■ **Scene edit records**
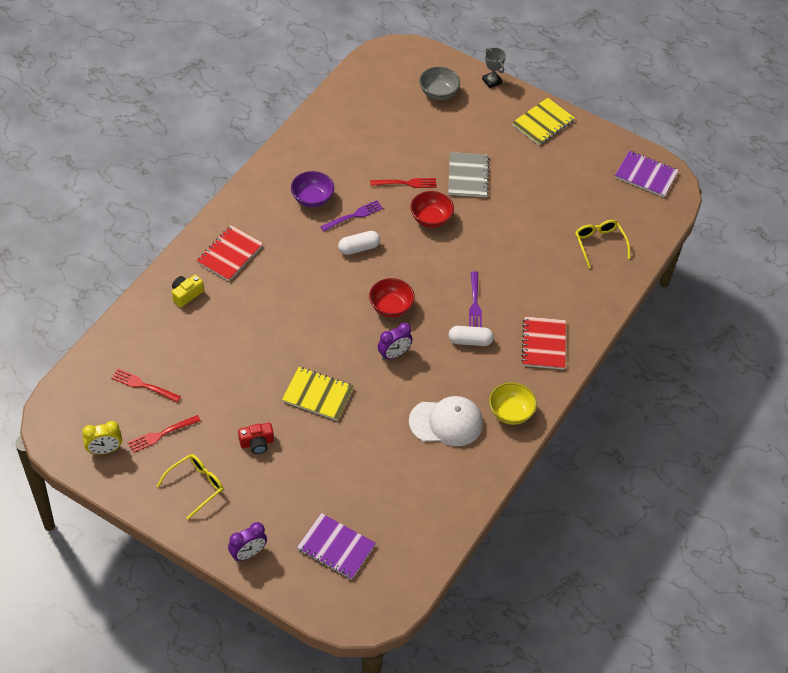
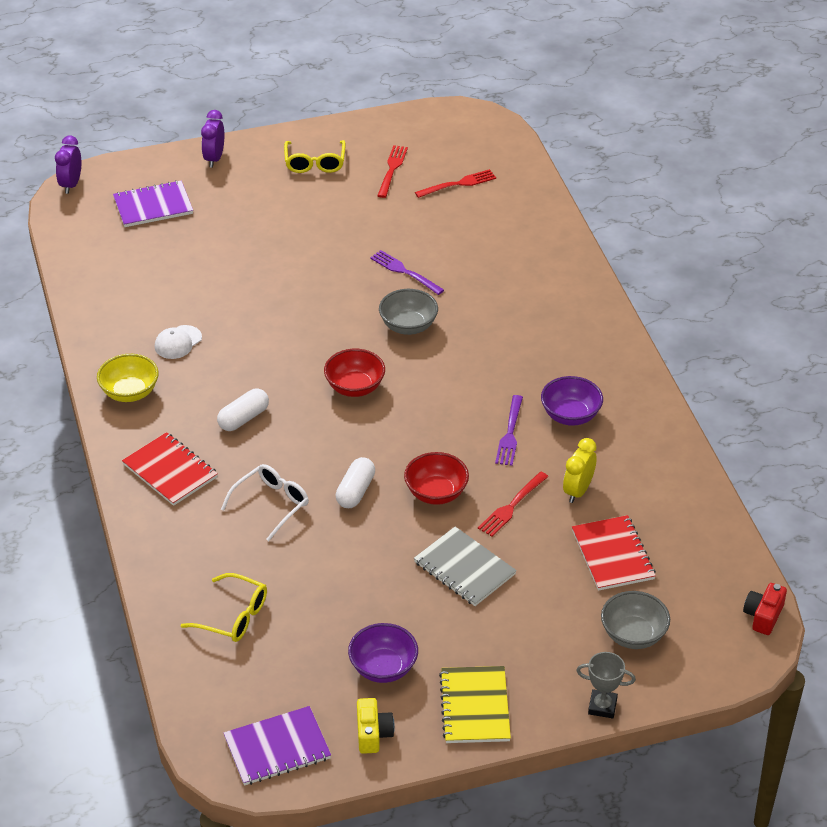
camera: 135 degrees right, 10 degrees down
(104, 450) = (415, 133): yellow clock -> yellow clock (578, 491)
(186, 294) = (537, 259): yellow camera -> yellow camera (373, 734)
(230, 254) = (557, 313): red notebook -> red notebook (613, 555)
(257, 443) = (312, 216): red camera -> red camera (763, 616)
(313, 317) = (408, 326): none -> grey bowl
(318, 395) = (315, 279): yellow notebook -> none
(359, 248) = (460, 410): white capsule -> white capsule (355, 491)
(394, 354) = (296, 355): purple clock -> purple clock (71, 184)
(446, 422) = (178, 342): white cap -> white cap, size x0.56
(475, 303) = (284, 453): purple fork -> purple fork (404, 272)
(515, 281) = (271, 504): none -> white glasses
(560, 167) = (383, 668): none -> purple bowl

--

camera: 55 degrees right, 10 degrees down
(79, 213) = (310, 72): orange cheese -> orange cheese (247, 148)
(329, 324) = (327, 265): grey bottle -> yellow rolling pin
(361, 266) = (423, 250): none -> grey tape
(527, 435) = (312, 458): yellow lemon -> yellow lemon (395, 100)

■ **THE PROBLEM**
Where a line of the entries contains the word "white", copy that line.

■ **SOLVED EXERCISE**
(359, 248) = (460, 410): white capsule -> white capsule (355, 491)
(446, 422) = (178, 342): white cap -> white cap, size x0.56
(515, 281) = (271, 504): none -> white glasses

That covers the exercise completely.